_ASSIGNED TASK_. After locating the line with "(397, 349) = (525, 250): orange" in the records below, print it and every line after it exactly.

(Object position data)

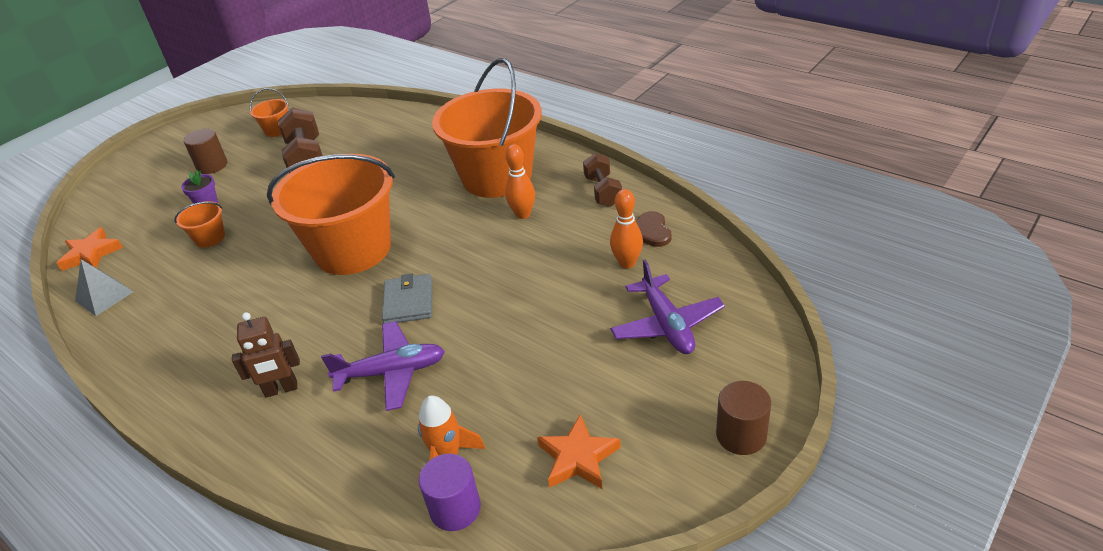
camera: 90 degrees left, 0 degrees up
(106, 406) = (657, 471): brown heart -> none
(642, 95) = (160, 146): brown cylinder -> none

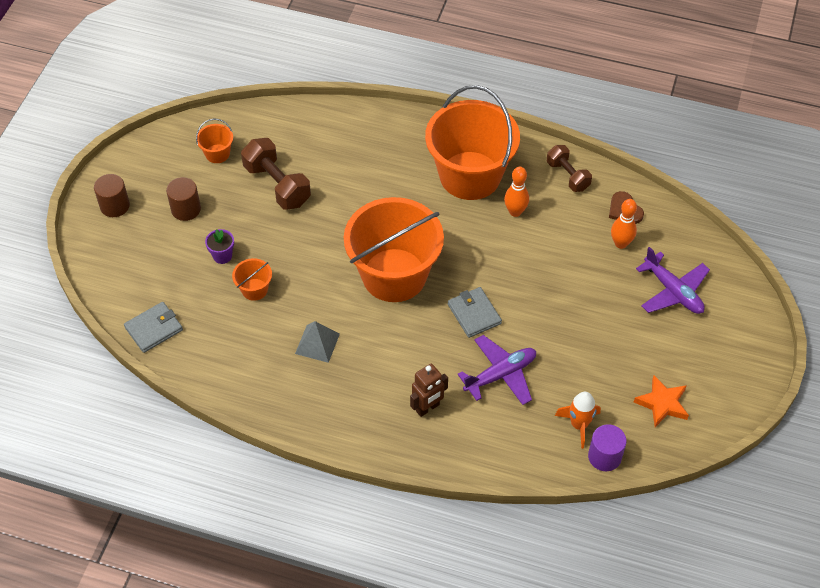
camera: 25 degrees left, 15 degrees up
(91, 254) = (154, 329): orange star -> grey wallet
(104, 296) = (207, 366): grey pyramid -> grey pyramid (317, 343)
(741, 435) = (753, 362): brown cylinder -> brown cylinder (115, 206)

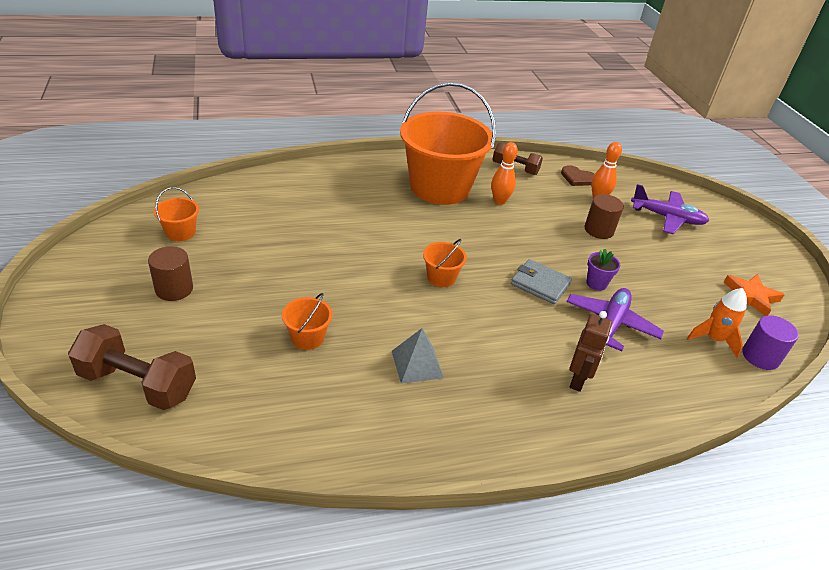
camera: 35 degrees left, 15 degrees down
(115, 206) = (78, 312): brown cylinder -> brown cylinder (599, 230)
(154, 329) = (208, 423): grey wallet -> none
(222, 256) = (247, 318): purple flower pot -> purple flower pot (596, 283)
(277, 185) = (265, 240): brown dumbbell -> brown dumbbell (138, 384)
(394, 275) = (441, 277): orange bucket -> orange bucket, size x0.40

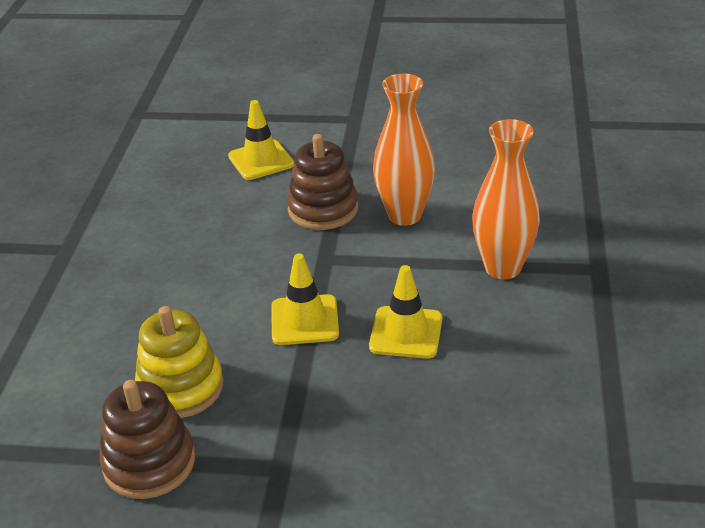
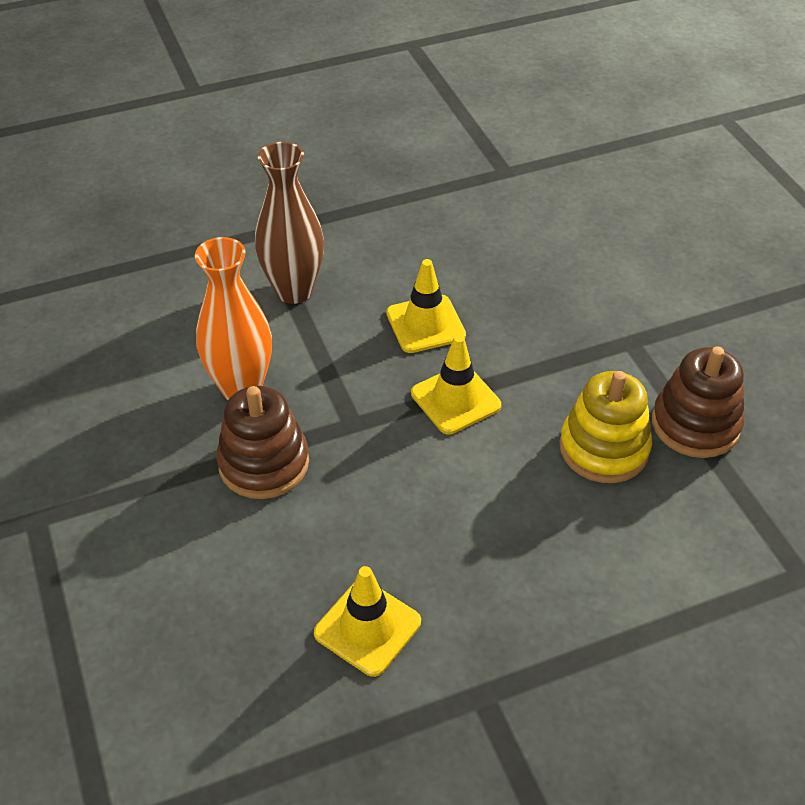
camera: 120 degrees left, 10 degrees up
(261, 160) = (182, 578): yellow traffic cone -> yellow traffic cone (367, 627)
(502, 268) = (294, 291): orange vase -> brown vase

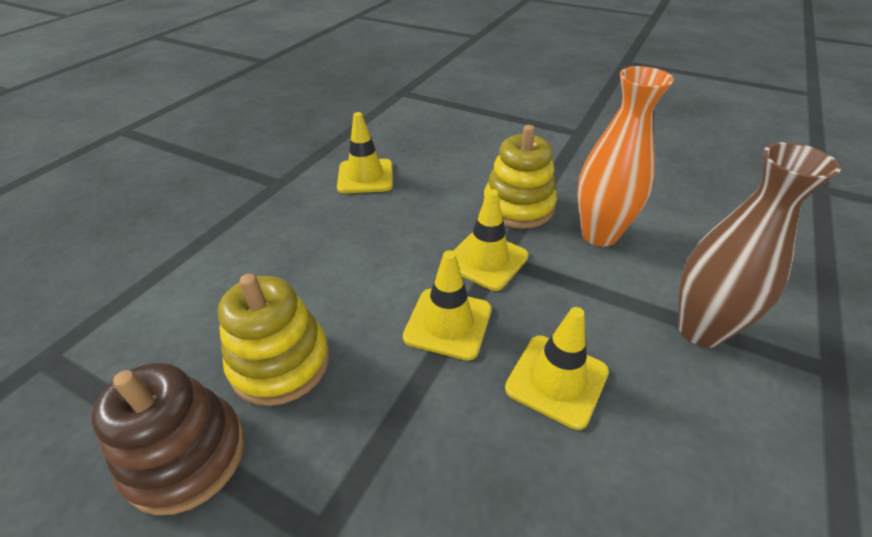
camera: 140 degrees right, 5 degrees down
(264, 463) = (518, 207): brown stacking toy -> yellow stacking toy
(365, 429) = (486, 260): none -> yellow traffic cone

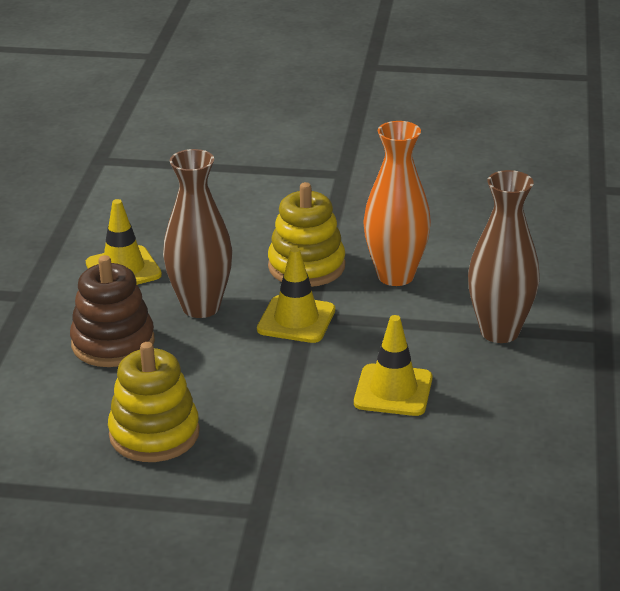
camera: 20 degrees left, 10 degrees down
(186, 456) = (123, 502): brown stacking toy -> brown stacking toy (113, 343)
(407, 225) = (201, 307): none -> brown vase
(448, 323) = (285, 375): yellow traffic cone -> none

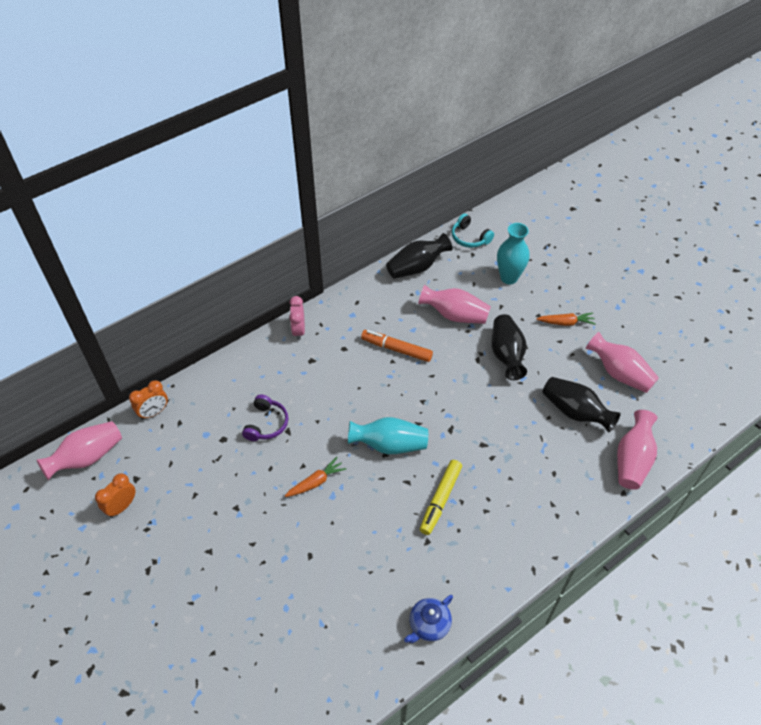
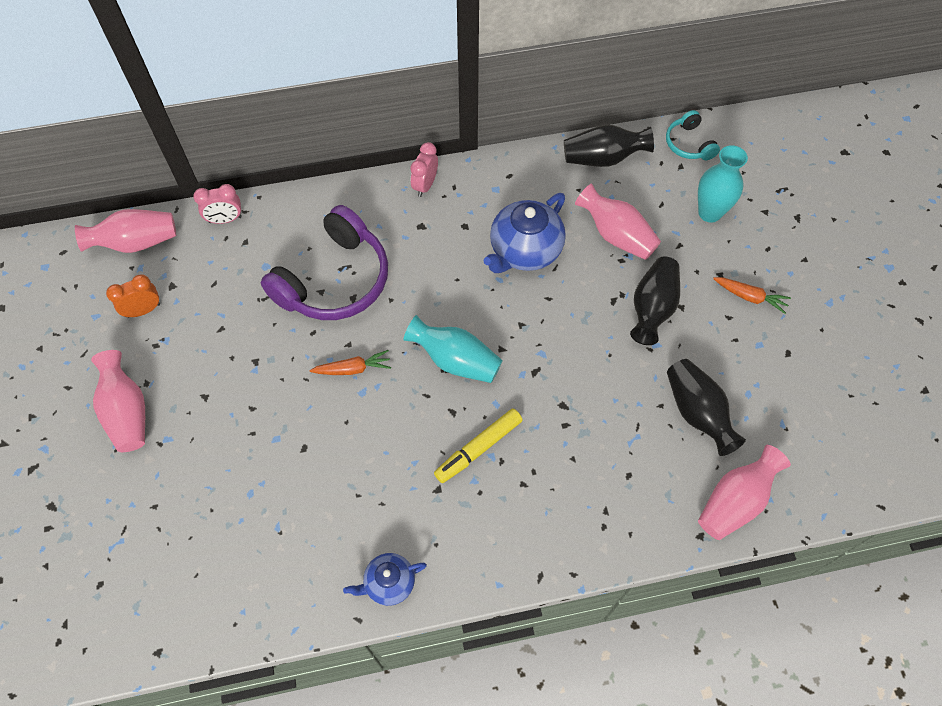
camera: 25 degrees right, 10 degrees up
(154, 412) = (225, 219): orange clock -> pink clock
(266, 424) = (334, 280): purple headphones -> purple headphones, size x2.05
(397, 349) = (525, 250): orange marker -> blue teapot
(619, 373) = (782, 387): pink vase -> pink vase (127, 412)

_ANSWER TO THE PROBLEM_.
(397, 349) = (525, 250): orange marker -> blue teapot
(619, 373) = (782, 387): pink vase -> pink vase (127, 412)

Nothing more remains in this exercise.